* WORK TO BE COMPLETED: The answer must consist of each line below that contains the word "brick", copied in full.

* AVAILABLE DATA:

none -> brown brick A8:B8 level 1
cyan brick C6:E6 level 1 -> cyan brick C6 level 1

==

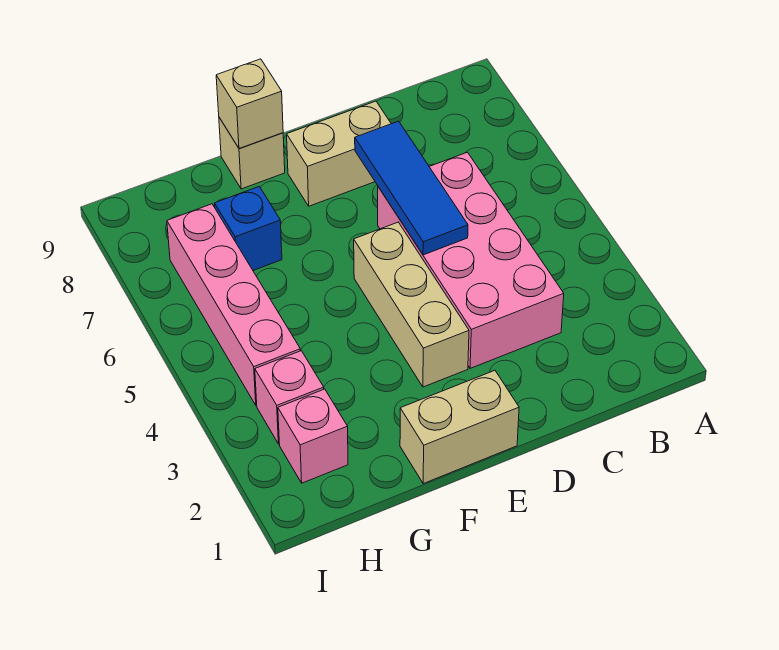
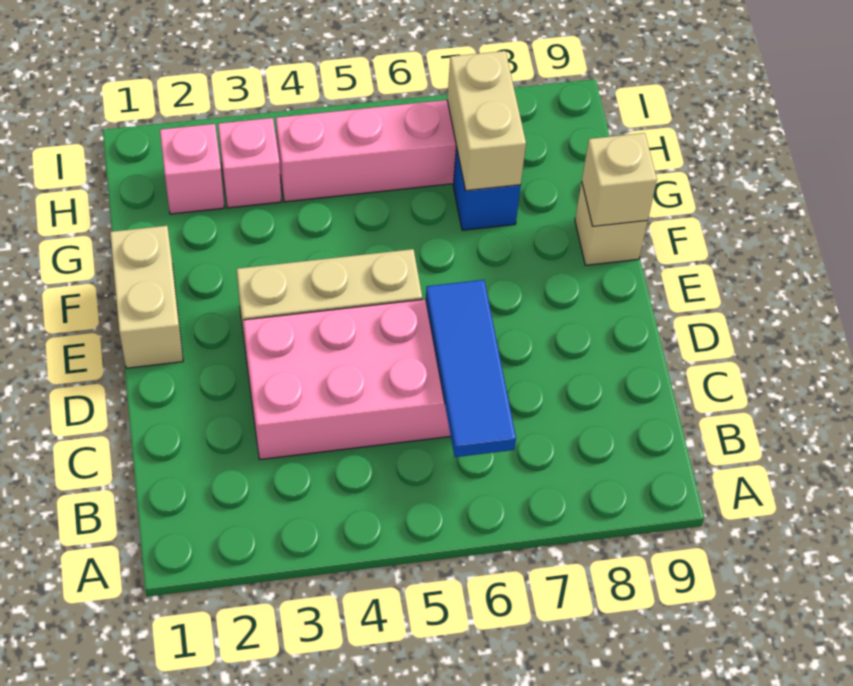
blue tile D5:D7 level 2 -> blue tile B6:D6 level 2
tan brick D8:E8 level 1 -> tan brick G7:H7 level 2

* ANSWER FOR THE TASK:
none -> brown brick A8:B8 level 1
cyan brick C6:E6 level 1 -> cyan brick C6 level 1
tan brick D8:E8 level 1 -> tan brick G7:H7 level 2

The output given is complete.